## Exercise directions
Task for the records below: please copy exactly, and only, the lines from the one containing "R8: 330 (N2, N8) -> 1.5k (N2, N8)" to the last line, both included, leaving out the pictures.

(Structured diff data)
──────────
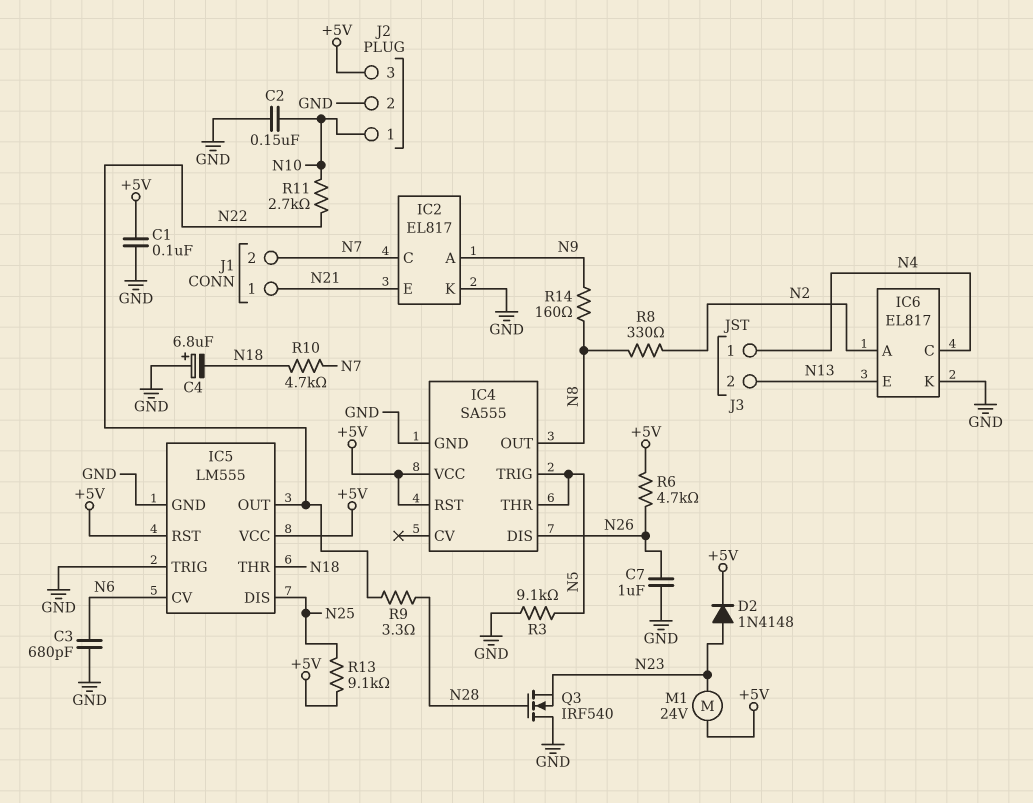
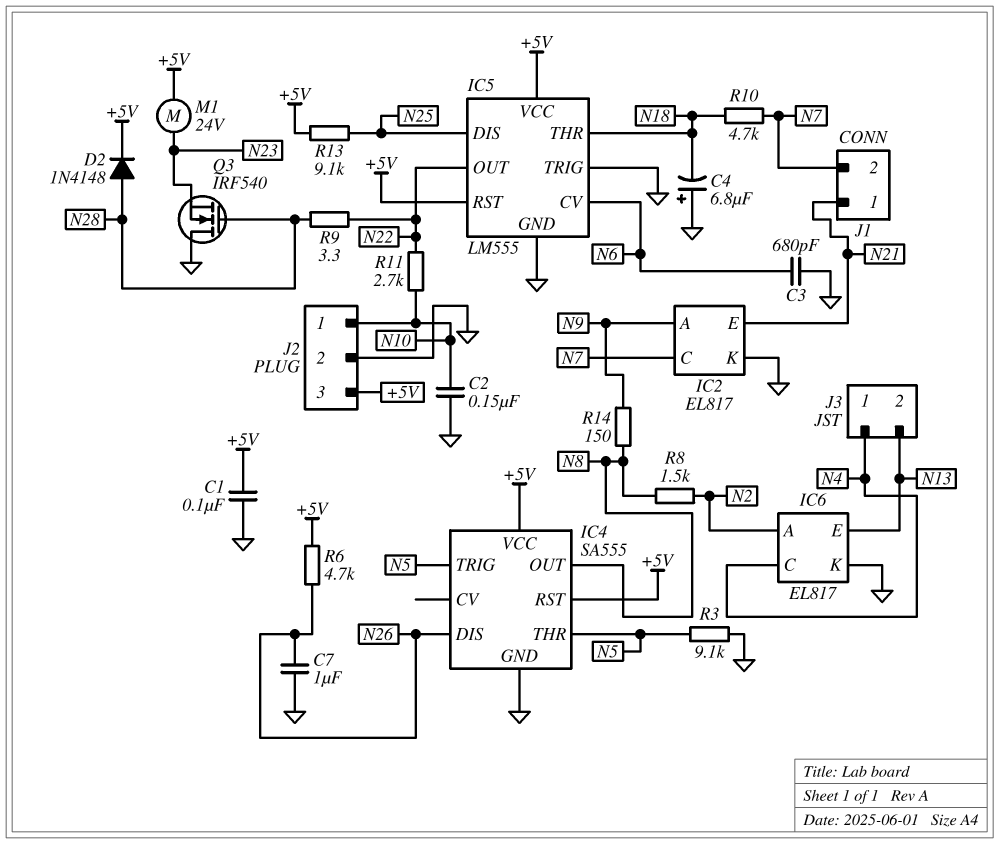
D2: diode 1N4148 (A N23, K +5V) -> diode 1N4148 (A N28, K +5V)
R8: 330 (N2, N8) -> 1.5k (N2, N8)
R14: 160 (N8, N9) -> 150 (N8, N9)

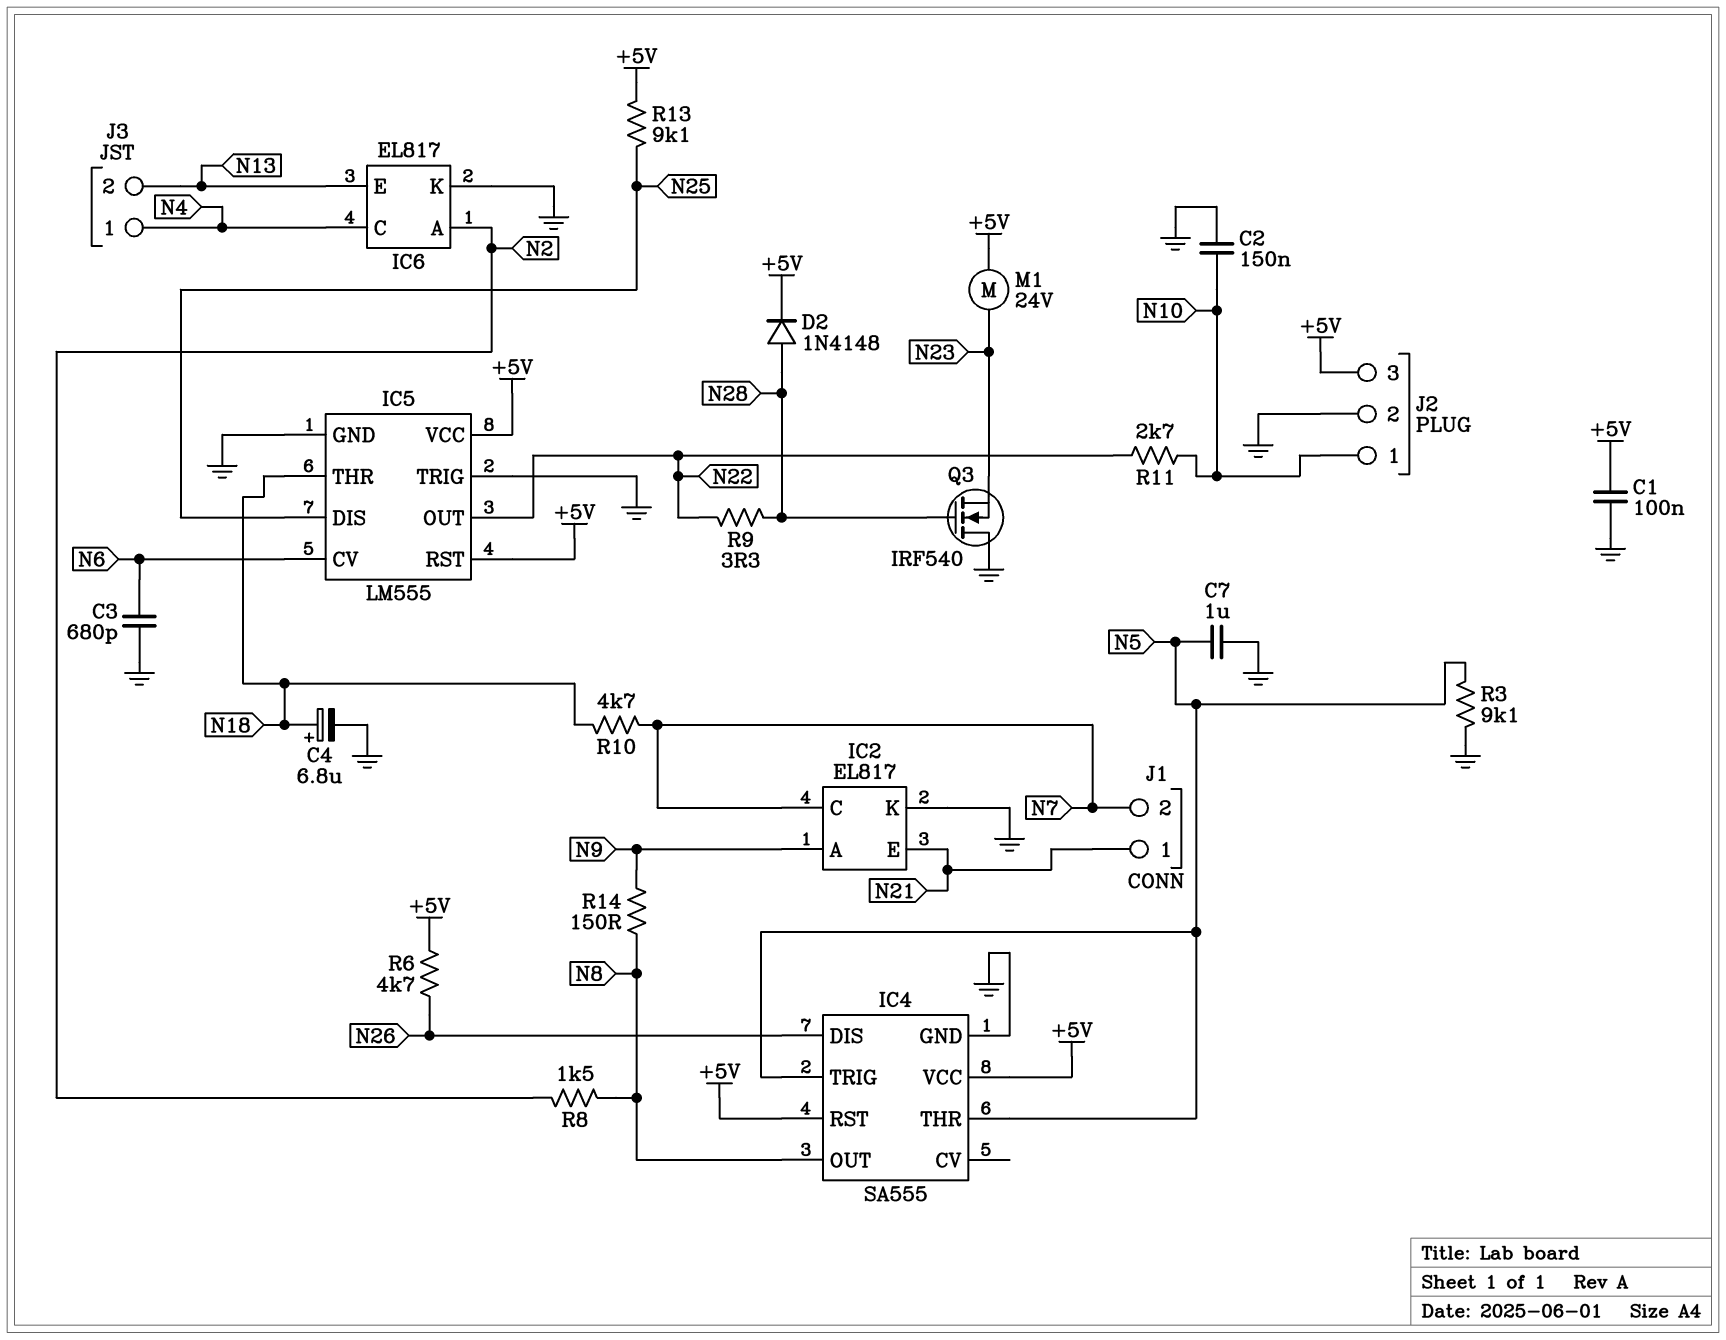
C4: 6.8uF (plus GND, minus N18) -> 6.8uF (plus N18, minus GND)
C7: 1uF (GND, N26) -> 1uF (GND, N5)

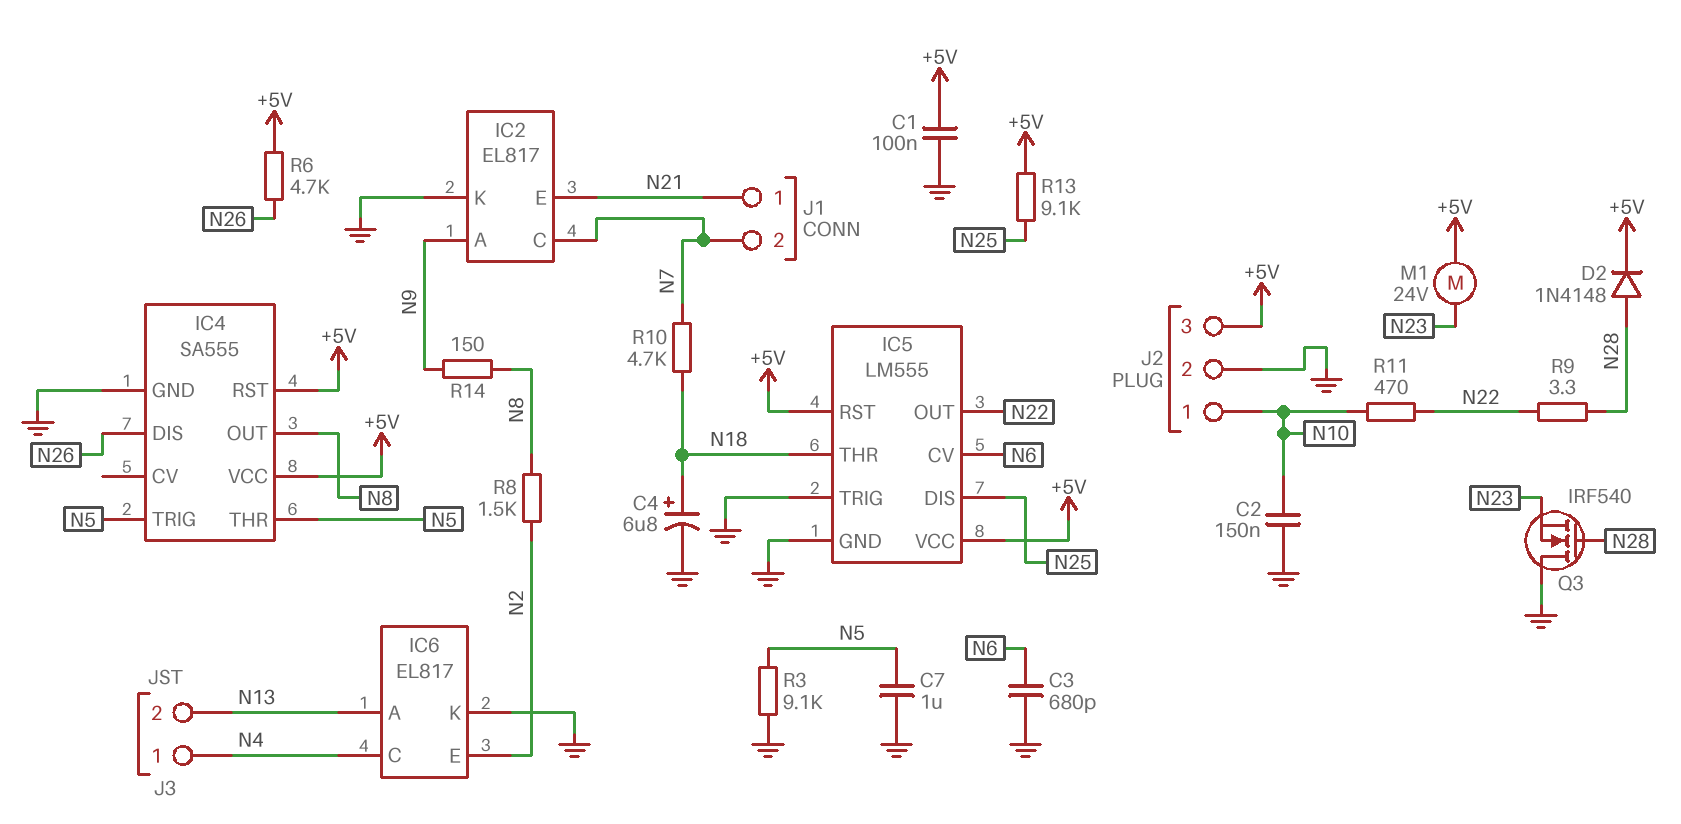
IC6 pin A: N2 -> N13
IC6 pin E: N13 -> N2
R11: 2.7k (N10, N22) -> 470 (N10, N22)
──────────
## Solution to the problem
R8: 330 (N2, N8) -> 1.5k (N2, N8)
R14: 160 (N8, N9) -> 150 (N8, N9)

C4: 6.8uF (plus GND, minus N18) -> 6.8uF (plus N18, minus GND)
C7: 1uF (GND, N26) -> 1uF (GND, N5)

IC6 pin A: N2 -> N13
IC6 pin E: N13 -> N2
R11: 2.7k (N10, N22) -> 470 (N10, N22)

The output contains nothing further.